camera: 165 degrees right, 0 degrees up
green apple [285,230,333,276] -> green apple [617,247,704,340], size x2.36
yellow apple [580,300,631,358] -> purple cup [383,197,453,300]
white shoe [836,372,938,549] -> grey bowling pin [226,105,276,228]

■ ■ ■ ■ ■

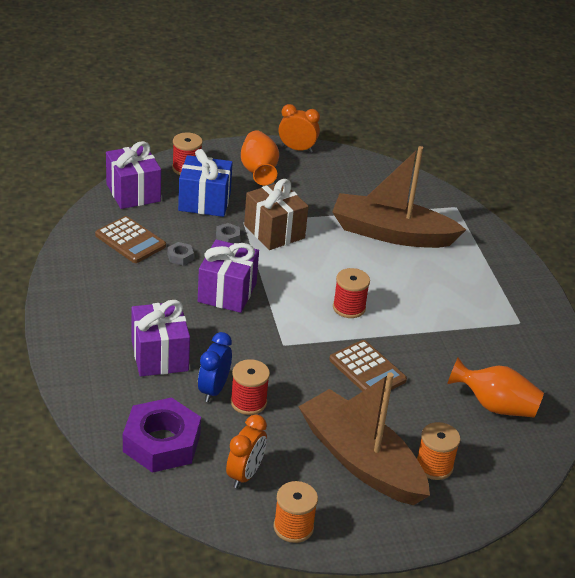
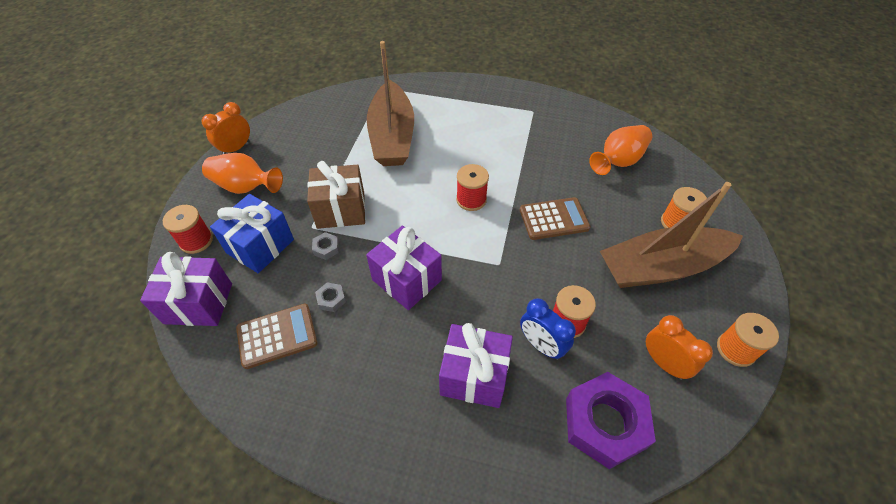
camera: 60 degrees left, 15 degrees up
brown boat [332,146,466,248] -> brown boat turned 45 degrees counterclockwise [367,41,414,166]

■ ■ ■ ■ ■

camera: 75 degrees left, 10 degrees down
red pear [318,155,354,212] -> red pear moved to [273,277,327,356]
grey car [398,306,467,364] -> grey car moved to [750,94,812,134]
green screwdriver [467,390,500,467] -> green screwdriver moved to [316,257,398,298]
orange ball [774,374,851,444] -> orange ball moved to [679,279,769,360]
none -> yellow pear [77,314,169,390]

■ ■ ■ ■ ■

Problem
When you reach the line holding "camera: 60 degrees left, 15 degrees up" in the records above, begin reproducing exactly, stop after the line holding "brown boat [332,146,466,248]", and output nothing else.

Exercise response
camera: 60 degrees left, 15 degrees up
brown boat [332,146,466,248] -> brown boat turned 45 degrees counterclockwise [367,41,414,166]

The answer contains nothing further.